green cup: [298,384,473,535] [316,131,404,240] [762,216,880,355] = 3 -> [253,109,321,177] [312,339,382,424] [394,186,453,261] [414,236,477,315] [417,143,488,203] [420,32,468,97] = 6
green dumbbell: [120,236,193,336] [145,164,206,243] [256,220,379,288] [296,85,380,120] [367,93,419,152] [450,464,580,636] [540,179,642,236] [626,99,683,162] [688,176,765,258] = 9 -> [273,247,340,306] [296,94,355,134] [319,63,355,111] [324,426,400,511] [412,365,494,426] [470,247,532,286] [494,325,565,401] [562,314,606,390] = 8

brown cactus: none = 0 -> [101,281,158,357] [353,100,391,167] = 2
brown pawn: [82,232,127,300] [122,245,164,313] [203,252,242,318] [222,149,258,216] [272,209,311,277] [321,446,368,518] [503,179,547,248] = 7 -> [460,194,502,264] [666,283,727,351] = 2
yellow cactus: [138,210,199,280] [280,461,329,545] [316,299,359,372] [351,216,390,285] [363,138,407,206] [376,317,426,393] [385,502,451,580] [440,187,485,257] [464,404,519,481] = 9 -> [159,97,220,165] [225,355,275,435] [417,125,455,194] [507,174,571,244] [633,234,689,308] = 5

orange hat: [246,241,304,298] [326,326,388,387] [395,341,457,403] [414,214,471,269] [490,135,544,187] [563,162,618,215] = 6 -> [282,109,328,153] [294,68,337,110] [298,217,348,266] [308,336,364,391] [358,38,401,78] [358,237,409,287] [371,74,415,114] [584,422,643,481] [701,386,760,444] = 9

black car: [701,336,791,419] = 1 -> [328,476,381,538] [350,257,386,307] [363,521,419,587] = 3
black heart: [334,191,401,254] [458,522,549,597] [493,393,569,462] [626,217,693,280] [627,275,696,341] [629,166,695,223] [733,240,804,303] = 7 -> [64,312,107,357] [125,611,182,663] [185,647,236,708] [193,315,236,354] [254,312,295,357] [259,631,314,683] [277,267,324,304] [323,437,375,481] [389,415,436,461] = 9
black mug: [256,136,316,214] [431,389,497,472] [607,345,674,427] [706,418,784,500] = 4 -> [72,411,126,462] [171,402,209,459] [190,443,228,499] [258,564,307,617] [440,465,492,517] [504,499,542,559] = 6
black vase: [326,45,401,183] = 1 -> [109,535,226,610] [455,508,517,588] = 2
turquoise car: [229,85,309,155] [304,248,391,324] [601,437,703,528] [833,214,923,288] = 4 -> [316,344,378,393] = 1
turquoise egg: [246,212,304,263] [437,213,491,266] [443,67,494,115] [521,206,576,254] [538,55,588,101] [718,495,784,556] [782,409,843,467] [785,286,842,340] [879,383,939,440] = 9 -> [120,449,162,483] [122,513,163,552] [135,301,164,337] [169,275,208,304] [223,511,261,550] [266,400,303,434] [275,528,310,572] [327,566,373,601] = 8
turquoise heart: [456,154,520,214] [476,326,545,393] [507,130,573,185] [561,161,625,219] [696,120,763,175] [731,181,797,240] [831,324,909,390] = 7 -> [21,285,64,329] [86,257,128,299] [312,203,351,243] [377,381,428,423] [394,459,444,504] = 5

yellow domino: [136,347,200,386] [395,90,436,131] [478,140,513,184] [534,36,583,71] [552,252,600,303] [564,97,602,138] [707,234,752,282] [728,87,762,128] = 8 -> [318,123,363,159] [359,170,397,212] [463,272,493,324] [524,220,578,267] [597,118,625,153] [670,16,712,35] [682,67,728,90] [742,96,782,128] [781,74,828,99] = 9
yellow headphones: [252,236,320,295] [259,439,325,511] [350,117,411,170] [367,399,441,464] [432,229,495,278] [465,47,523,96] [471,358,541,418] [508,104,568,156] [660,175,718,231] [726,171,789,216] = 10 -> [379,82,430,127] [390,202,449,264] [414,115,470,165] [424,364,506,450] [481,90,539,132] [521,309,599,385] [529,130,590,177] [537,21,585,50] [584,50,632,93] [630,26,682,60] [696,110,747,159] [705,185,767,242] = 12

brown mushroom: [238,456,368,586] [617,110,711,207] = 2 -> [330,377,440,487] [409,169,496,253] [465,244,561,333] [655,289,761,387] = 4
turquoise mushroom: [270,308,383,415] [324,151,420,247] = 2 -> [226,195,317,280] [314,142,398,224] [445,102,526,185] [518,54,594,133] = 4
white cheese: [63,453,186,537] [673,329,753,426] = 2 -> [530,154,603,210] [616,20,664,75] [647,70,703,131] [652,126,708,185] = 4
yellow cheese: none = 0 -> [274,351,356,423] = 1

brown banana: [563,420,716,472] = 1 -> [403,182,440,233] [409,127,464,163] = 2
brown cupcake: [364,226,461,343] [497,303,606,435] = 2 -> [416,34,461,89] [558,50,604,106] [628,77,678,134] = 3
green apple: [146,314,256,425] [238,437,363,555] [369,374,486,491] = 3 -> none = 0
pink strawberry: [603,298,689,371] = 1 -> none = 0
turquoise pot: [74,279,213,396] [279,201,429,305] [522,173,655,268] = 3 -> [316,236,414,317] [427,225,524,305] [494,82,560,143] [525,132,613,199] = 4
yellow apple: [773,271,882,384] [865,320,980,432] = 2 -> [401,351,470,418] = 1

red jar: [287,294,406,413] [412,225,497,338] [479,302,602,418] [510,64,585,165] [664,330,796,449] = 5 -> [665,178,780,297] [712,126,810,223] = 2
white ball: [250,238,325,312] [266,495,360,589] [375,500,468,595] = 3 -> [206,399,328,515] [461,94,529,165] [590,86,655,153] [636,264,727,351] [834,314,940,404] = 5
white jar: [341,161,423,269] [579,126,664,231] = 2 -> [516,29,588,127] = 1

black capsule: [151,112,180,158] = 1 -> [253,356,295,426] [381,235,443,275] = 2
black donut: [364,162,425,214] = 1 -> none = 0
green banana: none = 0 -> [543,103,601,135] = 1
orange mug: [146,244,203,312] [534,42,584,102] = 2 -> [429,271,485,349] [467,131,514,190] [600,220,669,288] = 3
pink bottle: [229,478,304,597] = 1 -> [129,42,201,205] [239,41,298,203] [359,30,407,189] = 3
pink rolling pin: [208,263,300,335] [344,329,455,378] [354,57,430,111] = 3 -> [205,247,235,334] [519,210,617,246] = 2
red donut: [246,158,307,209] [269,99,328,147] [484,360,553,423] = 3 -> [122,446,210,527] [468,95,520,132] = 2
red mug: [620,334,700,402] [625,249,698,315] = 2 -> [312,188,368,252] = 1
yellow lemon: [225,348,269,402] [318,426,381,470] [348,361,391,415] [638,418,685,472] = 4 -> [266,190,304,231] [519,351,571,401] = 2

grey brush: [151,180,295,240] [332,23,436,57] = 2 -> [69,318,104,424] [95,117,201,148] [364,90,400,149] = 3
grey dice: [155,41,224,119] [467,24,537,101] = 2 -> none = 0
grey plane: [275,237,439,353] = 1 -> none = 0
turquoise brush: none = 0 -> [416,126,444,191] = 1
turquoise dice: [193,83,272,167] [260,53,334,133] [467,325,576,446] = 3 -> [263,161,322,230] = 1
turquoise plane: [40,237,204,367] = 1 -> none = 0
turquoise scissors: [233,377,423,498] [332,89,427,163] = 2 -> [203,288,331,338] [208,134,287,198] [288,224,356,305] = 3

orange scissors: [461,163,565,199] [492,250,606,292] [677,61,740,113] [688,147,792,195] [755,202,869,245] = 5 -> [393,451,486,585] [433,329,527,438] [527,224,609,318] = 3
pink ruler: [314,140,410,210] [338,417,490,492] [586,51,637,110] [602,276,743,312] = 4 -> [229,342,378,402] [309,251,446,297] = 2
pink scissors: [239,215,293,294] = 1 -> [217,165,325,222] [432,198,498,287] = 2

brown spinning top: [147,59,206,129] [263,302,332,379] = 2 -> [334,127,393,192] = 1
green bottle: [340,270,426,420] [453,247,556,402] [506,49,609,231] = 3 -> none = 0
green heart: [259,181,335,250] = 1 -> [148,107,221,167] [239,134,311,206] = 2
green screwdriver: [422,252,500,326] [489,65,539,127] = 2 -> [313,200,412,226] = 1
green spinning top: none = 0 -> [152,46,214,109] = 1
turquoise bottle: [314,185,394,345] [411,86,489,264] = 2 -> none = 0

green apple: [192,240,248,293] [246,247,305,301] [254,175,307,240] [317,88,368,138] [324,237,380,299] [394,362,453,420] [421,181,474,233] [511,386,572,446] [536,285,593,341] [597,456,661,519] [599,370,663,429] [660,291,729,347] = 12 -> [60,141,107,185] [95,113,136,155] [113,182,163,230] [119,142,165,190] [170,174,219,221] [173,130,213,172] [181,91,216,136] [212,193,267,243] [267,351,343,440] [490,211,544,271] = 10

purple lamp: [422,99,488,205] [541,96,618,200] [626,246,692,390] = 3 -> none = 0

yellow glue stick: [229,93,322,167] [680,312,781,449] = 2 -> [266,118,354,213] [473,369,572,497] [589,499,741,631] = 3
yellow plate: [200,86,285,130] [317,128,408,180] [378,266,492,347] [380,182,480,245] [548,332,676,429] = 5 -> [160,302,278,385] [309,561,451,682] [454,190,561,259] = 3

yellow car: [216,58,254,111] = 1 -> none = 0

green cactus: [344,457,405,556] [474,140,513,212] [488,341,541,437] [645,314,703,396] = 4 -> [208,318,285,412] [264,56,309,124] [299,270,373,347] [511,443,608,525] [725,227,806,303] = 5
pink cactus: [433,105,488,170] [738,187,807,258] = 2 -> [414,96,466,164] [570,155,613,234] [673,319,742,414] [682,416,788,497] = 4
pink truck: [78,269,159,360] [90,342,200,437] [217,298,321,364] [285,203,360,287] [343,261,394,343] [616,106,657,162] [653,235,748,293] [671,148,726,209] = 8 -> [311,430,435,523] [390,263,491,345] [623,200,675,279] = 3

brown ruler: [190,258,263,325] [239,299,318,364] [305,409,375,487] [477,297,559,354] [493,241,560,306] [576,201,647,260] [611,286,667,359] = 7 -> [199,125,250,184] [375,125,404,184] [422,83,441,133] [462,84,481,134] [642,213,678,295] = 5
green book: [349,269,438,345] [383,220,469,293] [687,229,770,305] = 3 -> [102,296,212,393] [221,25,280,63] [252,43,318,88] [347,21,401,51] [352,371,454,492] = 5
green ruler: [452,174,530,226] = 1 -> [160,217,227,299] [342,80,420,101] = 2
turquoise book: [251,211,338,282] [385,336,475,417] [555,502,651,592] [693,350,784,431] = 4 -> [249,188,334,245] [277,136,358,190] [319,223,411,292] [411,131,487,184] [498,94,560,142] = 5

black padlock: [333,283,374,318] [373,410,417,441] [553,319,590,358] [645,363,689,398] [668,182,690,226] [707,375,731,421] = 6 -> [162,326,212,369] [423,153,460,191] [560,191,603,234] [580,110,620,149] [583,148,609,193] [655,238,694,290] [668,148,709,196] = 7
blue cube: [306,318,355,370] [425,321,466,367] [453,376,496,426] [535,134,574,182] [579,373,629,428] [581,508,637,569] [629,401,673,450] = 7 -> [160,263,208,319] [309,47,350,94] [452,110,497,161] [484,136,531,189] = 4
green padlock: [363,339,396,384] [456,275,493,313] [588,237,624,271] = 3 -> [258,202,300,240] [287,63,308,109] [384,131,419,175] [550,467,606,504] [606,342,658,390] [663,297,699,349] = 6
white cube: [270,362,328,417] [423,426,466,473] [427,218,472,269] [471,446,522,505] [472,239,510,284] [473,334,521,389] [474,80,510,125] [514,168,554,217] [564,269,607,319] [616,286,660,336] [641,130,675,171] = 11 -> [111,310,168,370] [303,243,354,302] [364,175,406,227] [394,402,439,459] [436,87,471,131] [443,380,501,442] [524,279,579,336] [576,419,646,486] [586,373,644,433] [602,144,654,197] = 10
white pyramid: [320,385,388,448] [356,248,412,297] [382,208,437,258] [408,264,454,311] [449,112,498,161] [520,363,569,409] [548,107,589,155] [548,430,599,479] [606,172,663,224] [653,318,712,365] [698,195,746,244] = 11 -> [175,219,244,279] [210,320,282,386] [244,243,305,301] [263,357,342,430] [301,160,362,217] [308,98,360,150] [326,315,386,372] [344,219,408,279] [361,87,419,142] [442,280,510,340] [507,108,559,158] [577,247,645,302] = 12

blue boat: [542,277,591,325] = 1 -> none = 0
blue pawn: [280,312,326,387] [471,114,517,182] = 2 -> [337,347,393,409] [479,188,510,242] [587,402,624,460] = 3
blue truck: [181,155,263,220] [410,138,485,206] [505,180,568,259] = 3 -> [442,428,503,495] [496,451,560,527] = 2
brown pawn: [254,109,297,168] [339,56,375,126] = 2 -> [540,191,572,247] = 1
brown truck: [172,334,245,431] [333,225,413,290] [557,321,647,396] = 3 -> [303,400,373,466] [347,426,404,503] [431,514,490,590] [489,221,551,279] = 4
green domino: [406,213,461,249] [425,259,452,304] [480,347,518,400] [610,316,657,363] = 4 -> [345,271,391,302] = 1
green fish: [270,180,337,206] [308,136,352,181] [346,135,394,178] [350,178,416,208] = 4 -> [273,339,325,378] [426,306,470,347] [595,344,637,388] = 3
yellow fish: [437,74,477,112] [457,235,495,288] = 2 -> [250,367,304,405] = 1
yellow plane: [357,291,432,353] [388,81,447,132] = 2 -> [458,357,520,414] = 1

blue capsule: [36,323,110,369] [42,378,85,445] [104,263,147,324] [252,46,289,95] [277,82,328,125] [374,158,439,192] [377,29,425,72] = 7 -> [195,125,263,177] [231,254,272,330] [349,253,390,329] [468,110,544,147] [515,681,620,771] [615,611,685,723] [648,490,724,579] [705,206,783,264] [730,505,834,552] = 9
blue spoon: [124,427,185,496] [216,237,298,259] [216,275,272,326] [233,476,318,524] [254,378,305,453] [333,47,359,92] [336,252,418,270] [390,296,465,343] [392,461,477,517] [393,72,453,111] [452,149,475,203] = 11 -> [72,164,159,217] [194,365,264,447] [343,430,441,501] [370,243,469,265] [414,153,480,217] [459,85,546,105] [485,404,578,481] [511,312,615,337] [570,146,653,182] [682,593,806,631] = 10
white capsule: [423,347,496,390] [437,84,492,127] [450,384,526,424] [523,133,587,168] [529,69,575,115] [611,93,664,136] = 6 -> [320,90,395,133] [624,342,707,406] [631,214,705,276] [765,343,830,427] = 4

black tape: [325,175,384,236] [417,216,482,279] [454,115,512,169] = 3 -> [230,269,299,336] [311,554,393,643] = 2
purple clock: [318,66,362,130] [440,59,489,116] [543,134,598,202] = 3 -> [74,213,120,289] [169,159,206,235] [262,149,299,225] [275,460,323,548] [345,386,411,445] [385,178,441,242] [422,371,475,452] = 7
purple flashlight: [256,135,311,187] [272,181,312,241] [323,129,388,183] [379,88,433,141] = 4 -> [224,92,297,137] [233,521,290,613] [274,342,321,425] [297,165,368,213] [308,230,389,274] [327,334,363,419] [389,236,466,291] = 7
————
## WHAT IS BEING ASKED
What you return should be the lines from the beginning of the records through the one that contains "black car: [701,336,791,419]", repeated exactly and with no additions.

## TASK RESPONSE
green cup: [298,384,473,535] [316,131,404,240] [762,216,880,355] = 3 -> [253,109,321,177] [312,339,382,424] [394,186,453,261] [414,236,477,315] [417,143,488,203] [420,32,468,97] = 6
green dumbbell: [120,236,193,336] [145,164,206,243] [256,220,379,288] [296,85,380,120] [367,93,419,152] [450,464,580,636] [540,179,642,236] [626,99,683,162] [688,176,765,258] = 9 -> [273,247,340,306] [296,94,355,134] [319,63,355,111] [324,426,400,511] [412,365,494,426] [470,247,532,286] [494,325,565,401] [562,314,606,390] = 8

brown cactus: none = 0 -> [101,281,158,357] [353,100,391,167] = 2
brown pawn: [82,232,127,300] [122,245,164,313] [203,252,242,318] [222,149,258,216] [272,209,311,277] [321,446,368,518] [503,179,547,248] = 7 -> [460,194,502,264] [666,283,727,351] = 2
yellow cactus: [138,210,199,280] [280,461,329,545] [316,299,359,372] [351,216,390,285] [363,138,407,206] [376,317,426,393] [385,502,451,580] [440,187,485,257] [464,404,519,481] = 9 -> [159,97,220,165] [225,355,275,435] [417,125,455,194] [507,174,571,244] [633,234,689,308] = 5

orange hat: [246,241,304,298] [326,326,388,387] [395,341,457,403] [414,214,471,269] [490,135,544,187] [563,162,618,215] = 6 -> [282,109,328,153] [294,68,337,110] [298,217,348,266] [308,336,364,391] [358,38,401,78] [358,237,409,287] [371,74,415,114] [584,422,643,481] [701,386,760,444] = 9

black car: [701,336,791,419] = 1 -> [328,476,381,538] [350,257,386,307] [363,521,419,587] = 3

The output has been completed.